→ PROBLEM DESCRIPTION: Your answer must be a word-for-word copy of the listing, with all pictures excluded.
--- START ---
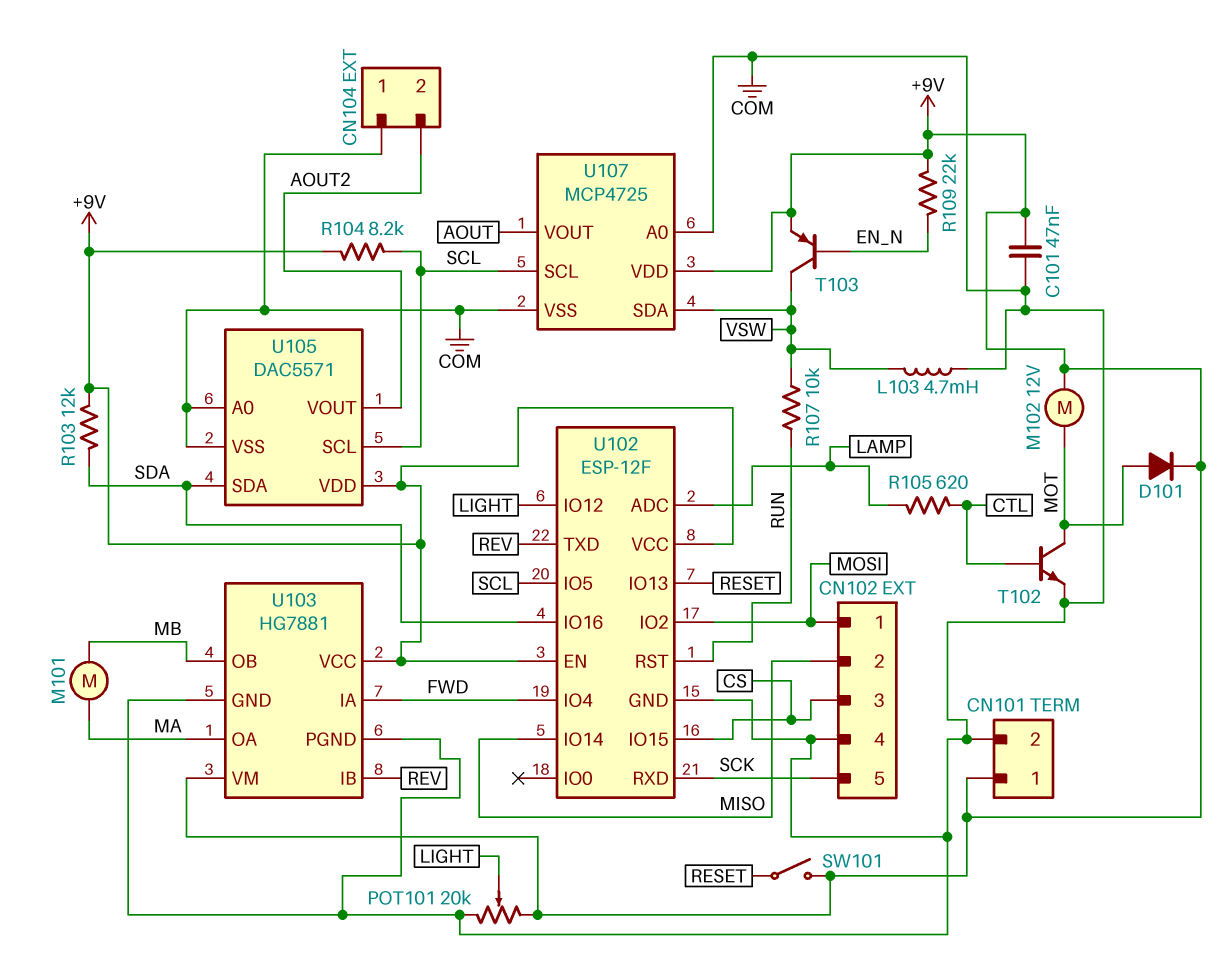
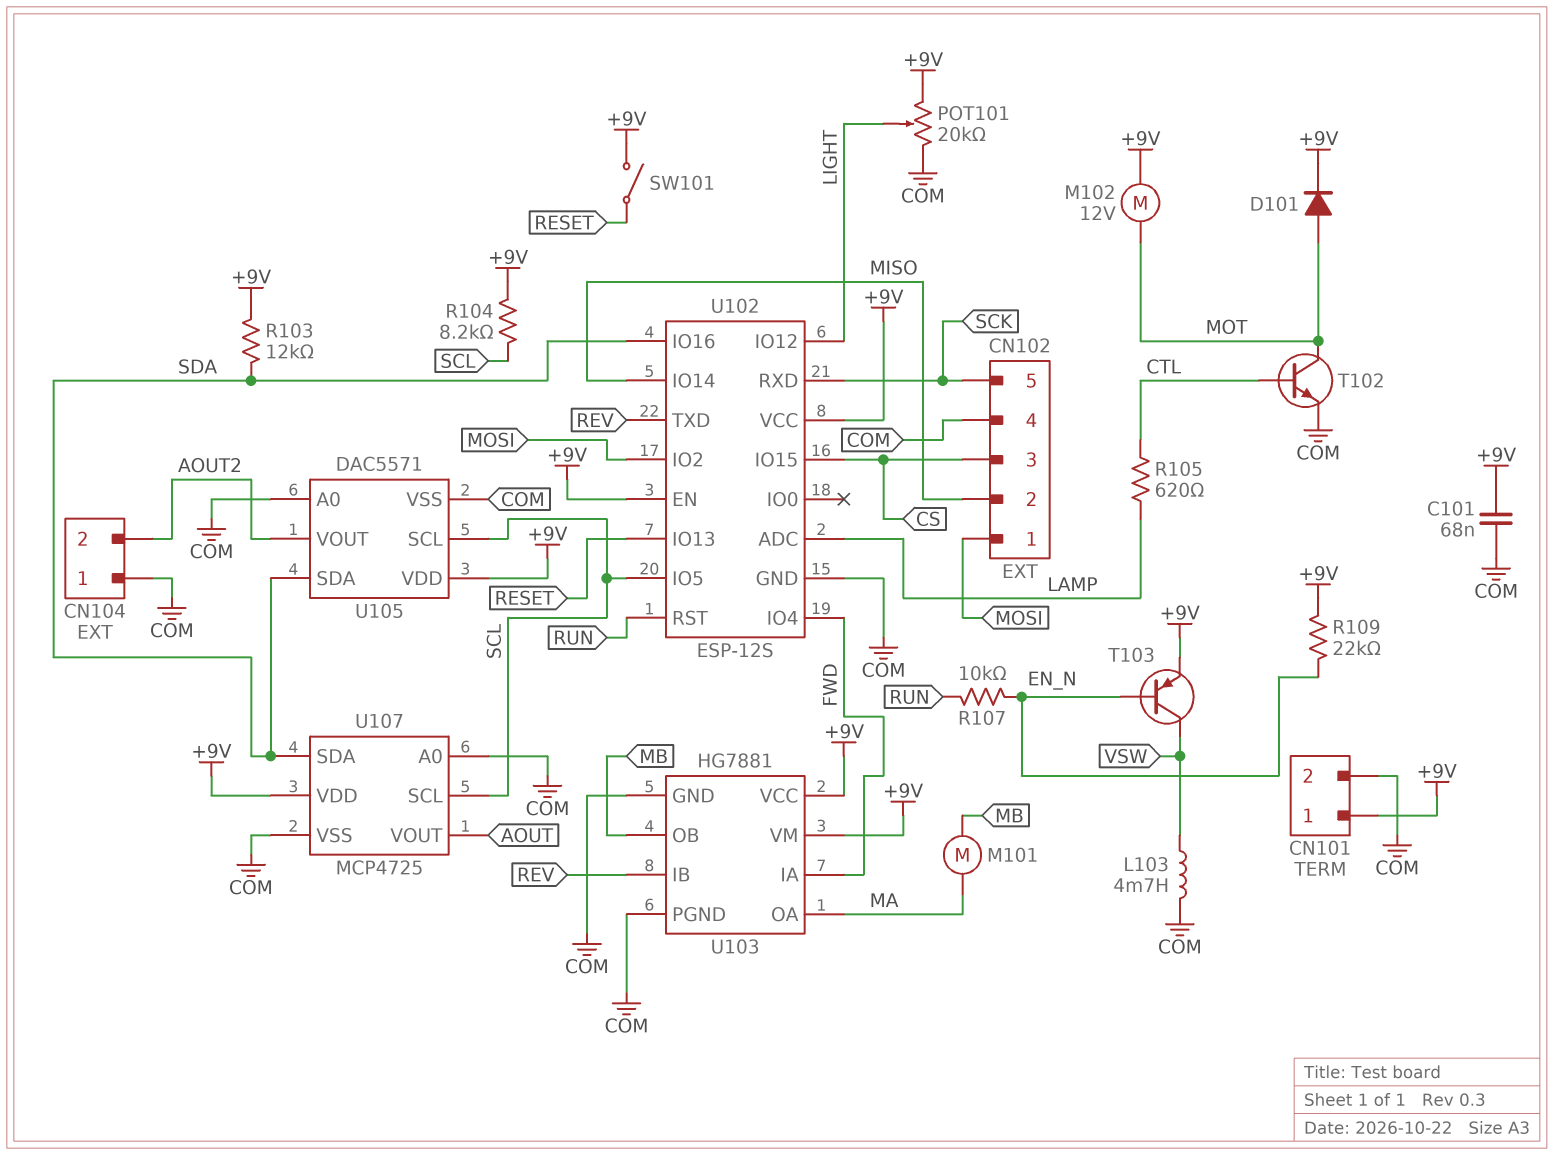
C101: 47nF (+9V, COM) -> 68nF (+9V, COM)
R107: 10k (RUN, VSW) -> 10k (EN_N, RUN)
U102: ESP-12F -> ESP-12S
U107 pin SDA: VSW -> SDA

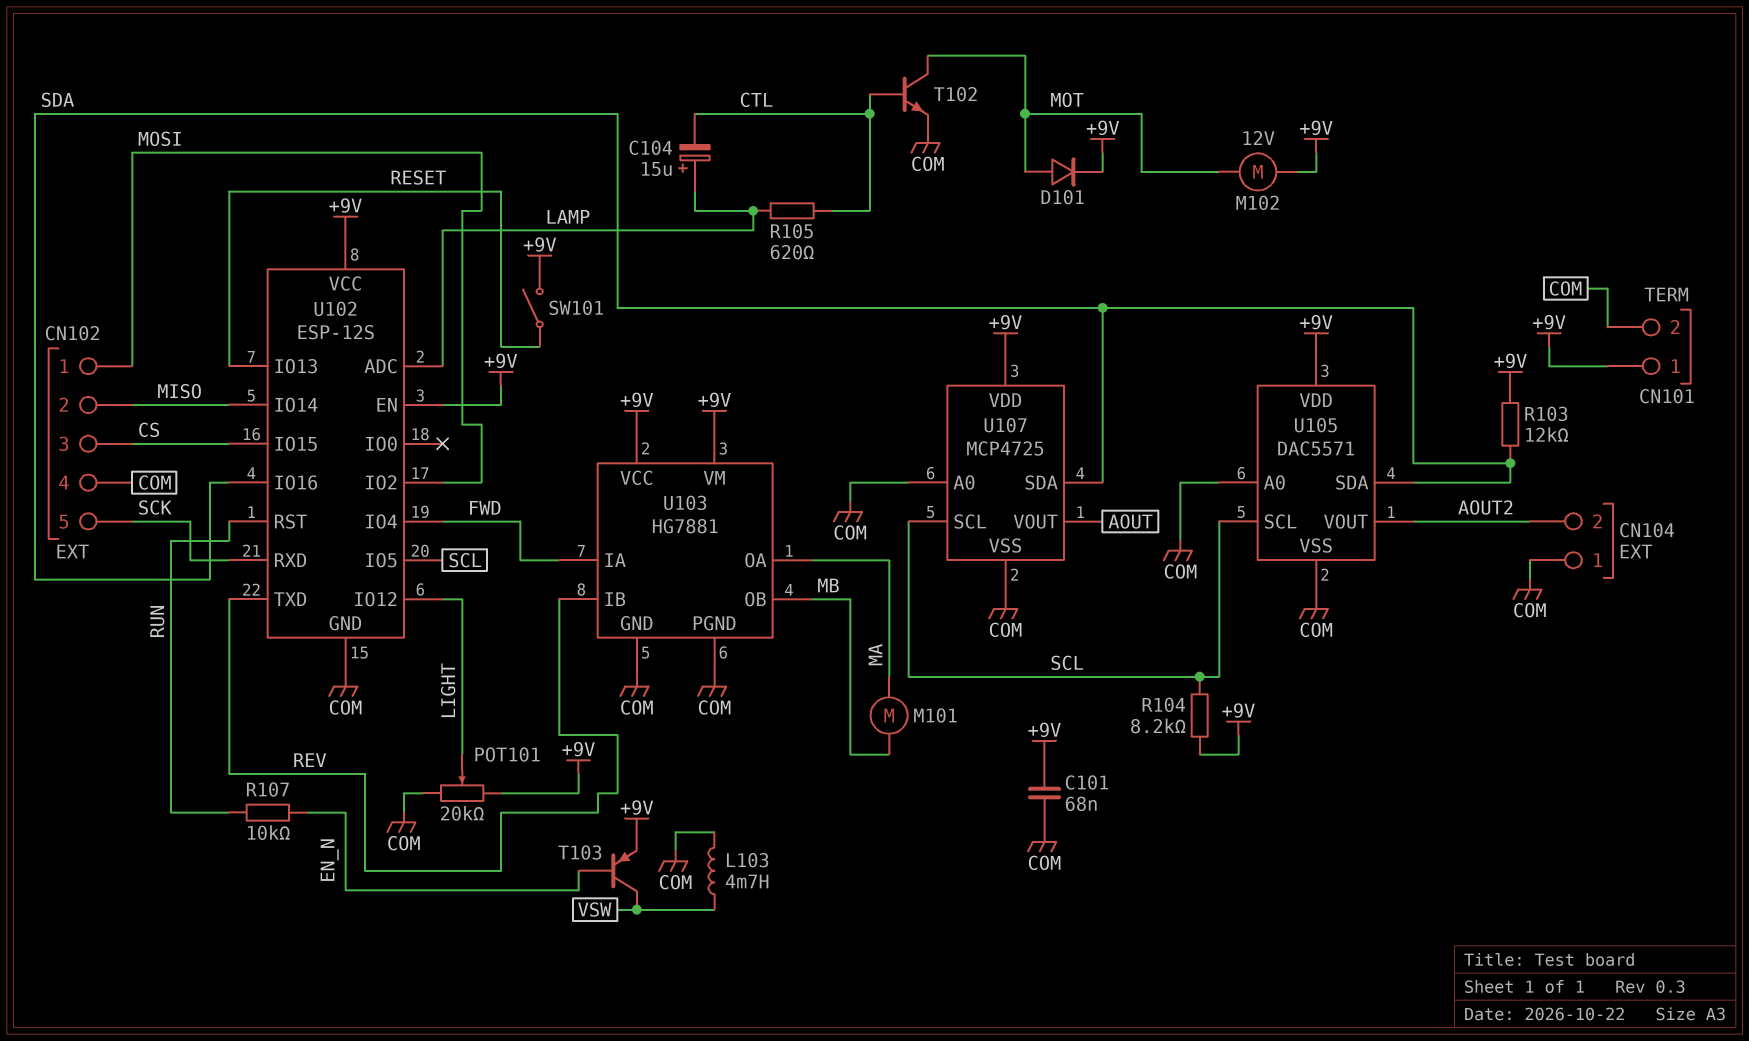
C104: none -> 15uF (plus LAMP, minus CTL)
R109: 22k (+9V, EN_N) -> none

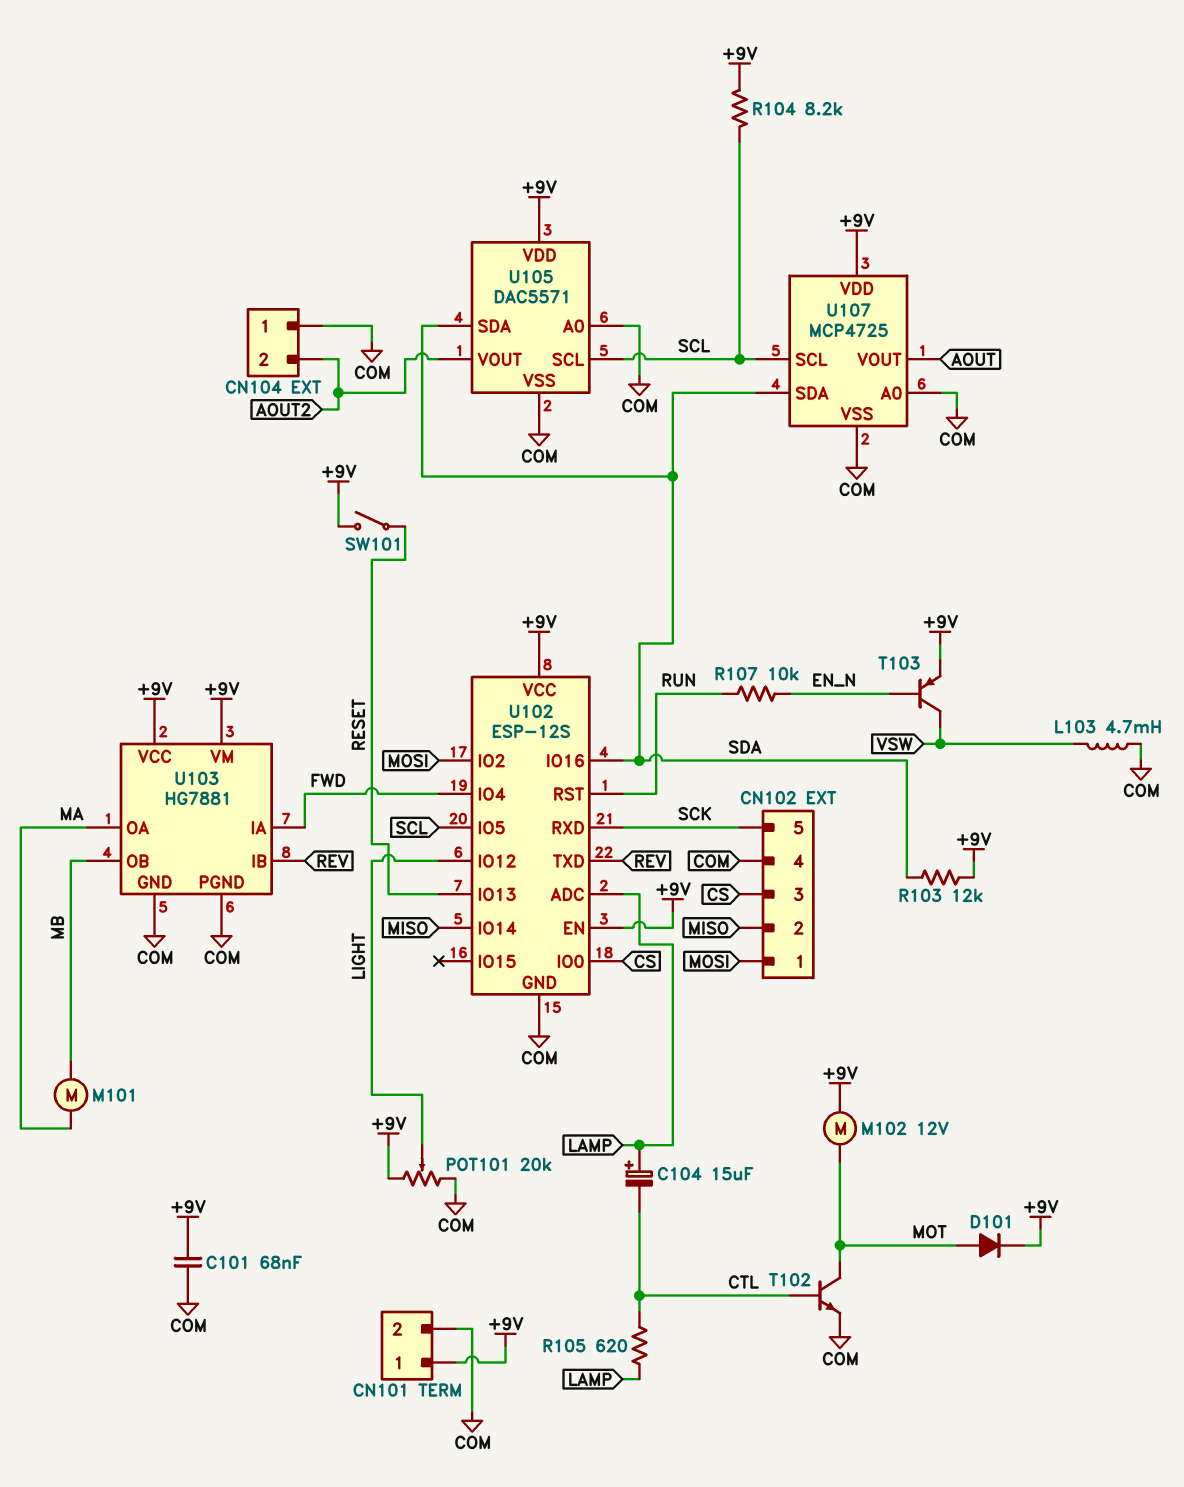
U102 pin IO0: none -> CS
U102 pin IO15: CS -> none

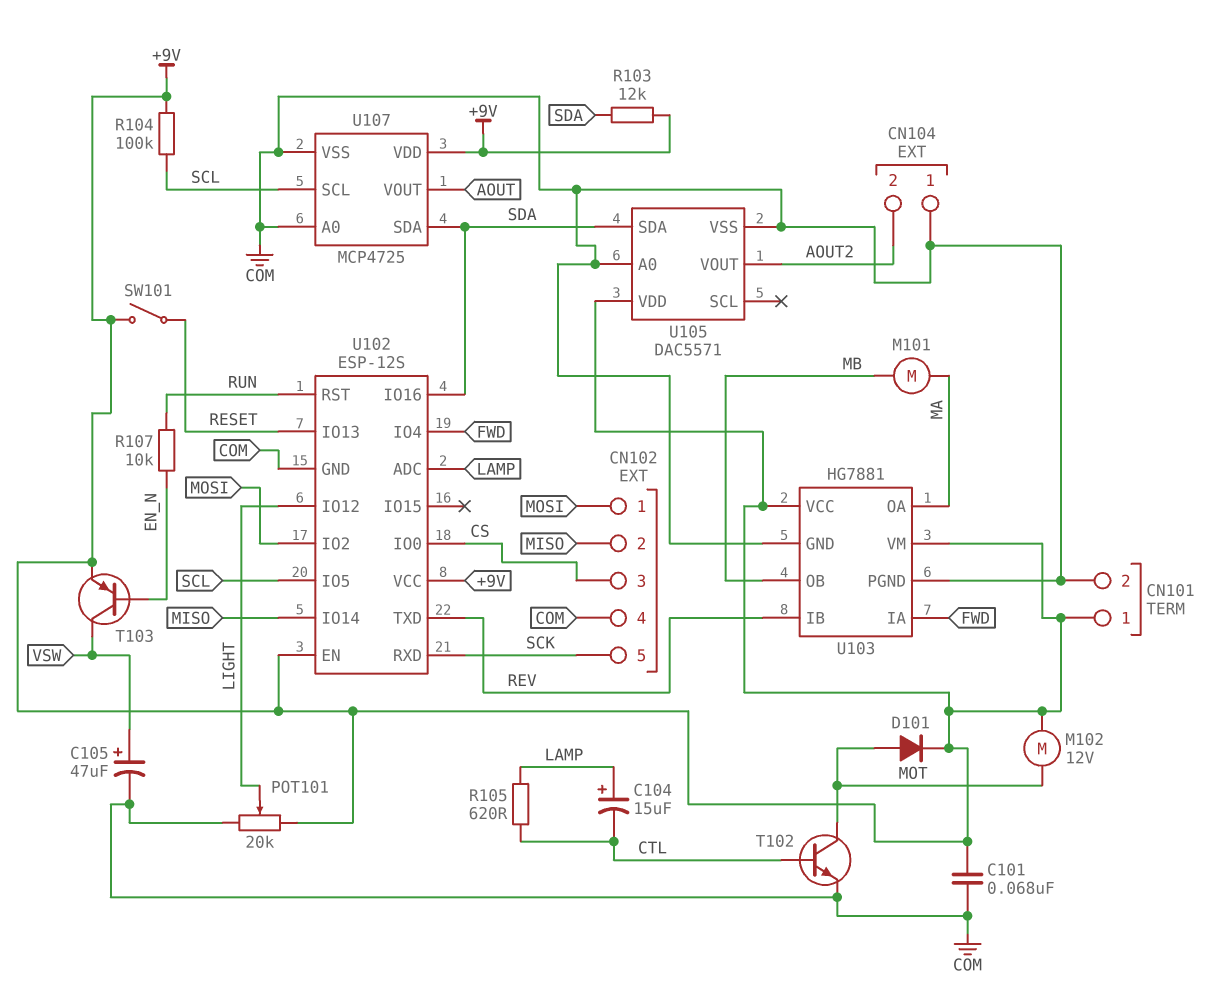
C105: none -> 47uF (plus VSW, minus COM)
L103: 4.7mH (COM, VSW) -> none
R104: 8.2k (+9V, SCL) -> 100k (+9V, SCL)
U105 pin SCL: SCL -> none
--- END ---
→ RESPONSE AREA:
C101: 47nF (+9V, COM) -> 68nF (+9V, COM)
R107: 10k (RUN, VSW) -> 10k (EN_N, RUN)
U102: ESP-12F -> ESP-12S
U107 pin SDA: VSW -> SDA

C104: none -> 15uF (plus LAMP, minus CTL)
R109: 22k (+9V, EN_N) -> none

U102 pin IO0: none -> CS
U102 pin IO15: CS -> none

C105: none -> 47uF (plus VSW, minus COM)
L103: 4.7mH (COM, VSW) -> none
R104: 8.2k (+9V, SCL) -> 100k (+9V, SCL)
U105 pin SCL: SCL -> none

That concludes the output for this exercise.